## Material to process
....

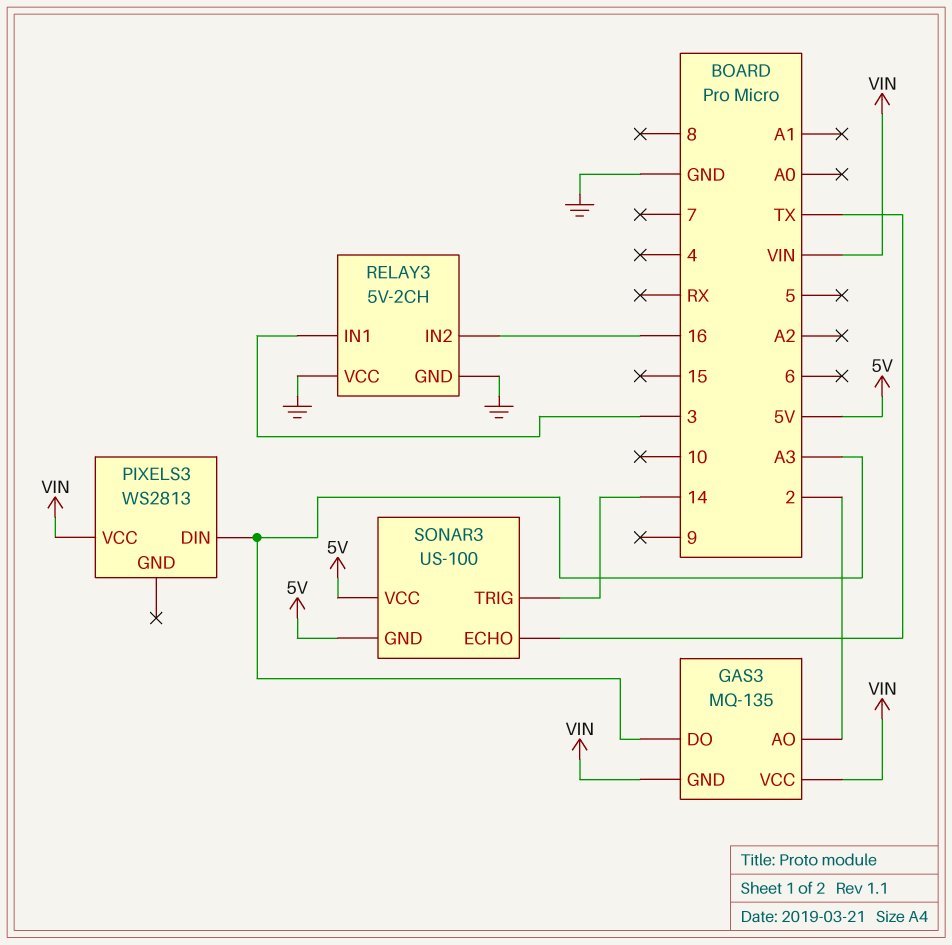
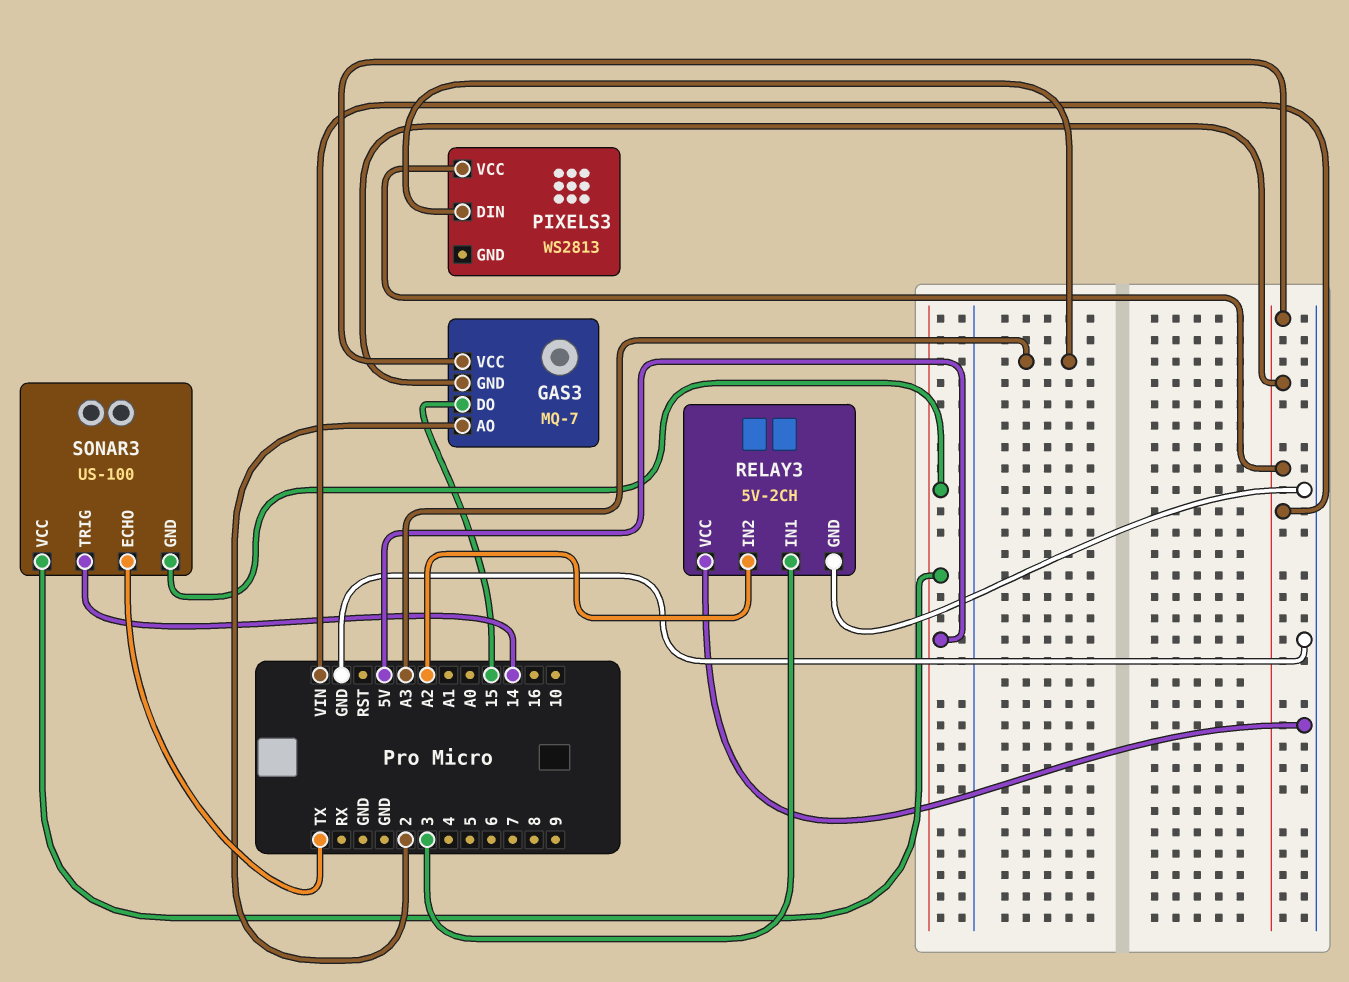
GAS3: MQ-135 -> MQ-7
GAS3 pin DO: A3 -> 15
RELAY3 pin IN2: 16 -> A2

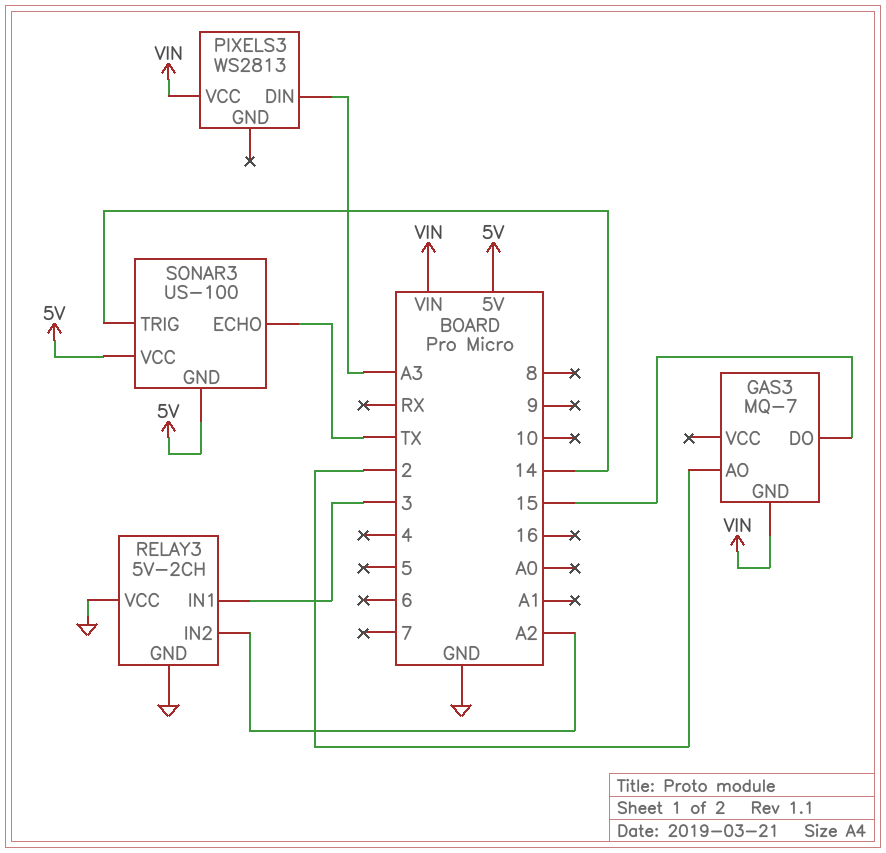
GAS3 pin VCC: VIN -> none

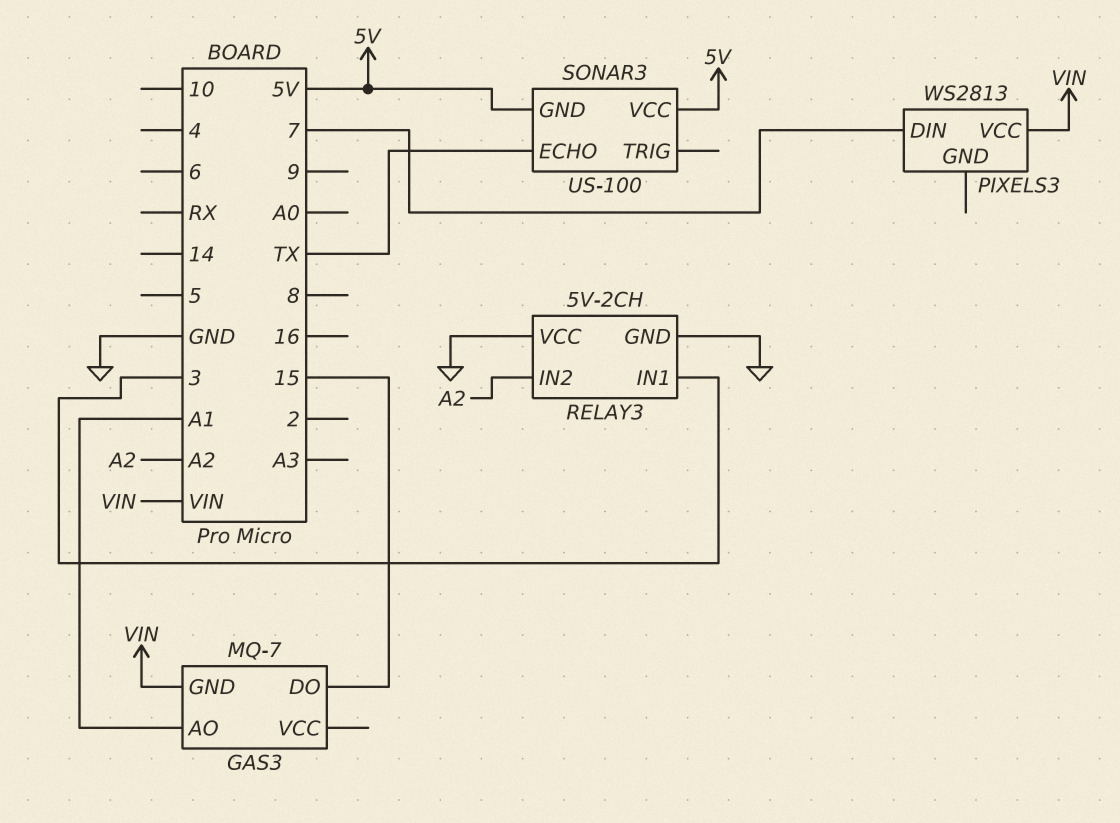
GAS3 pin AO: 2 -> A1
PIXELS3 pin DIN: A3 -> 7
SONAR3 pin TRIG: 14 -> none

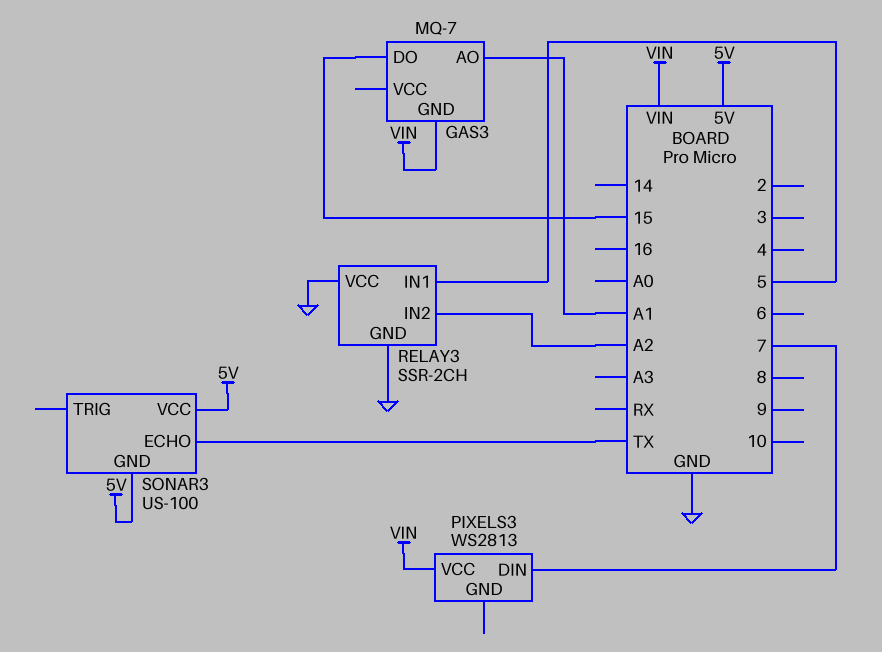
RELAY3: 5V-2CH -> SSR-2CH
RELAY3 pin IN1: 3 -> 5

....

All lines of the listing must be given again exactly, excluding the pictures.

## Output for this exercise
GAS3: MQ-135 -> MQ-7
GAS3 pin DO: A3 -> 15
RELAY3 pin IN2: 16 -> A2

GAS3 pin VCC: VIN -> none

GAS3 pin AO: 2 -> A1
PIXELS3 pin DIN: A3 -> 7
SONAR3 pin TRIG: 14 -> none

RELAY3: 5V-2CH -> SSR-2CH
RELAY3 pin IN1: 3 -> 5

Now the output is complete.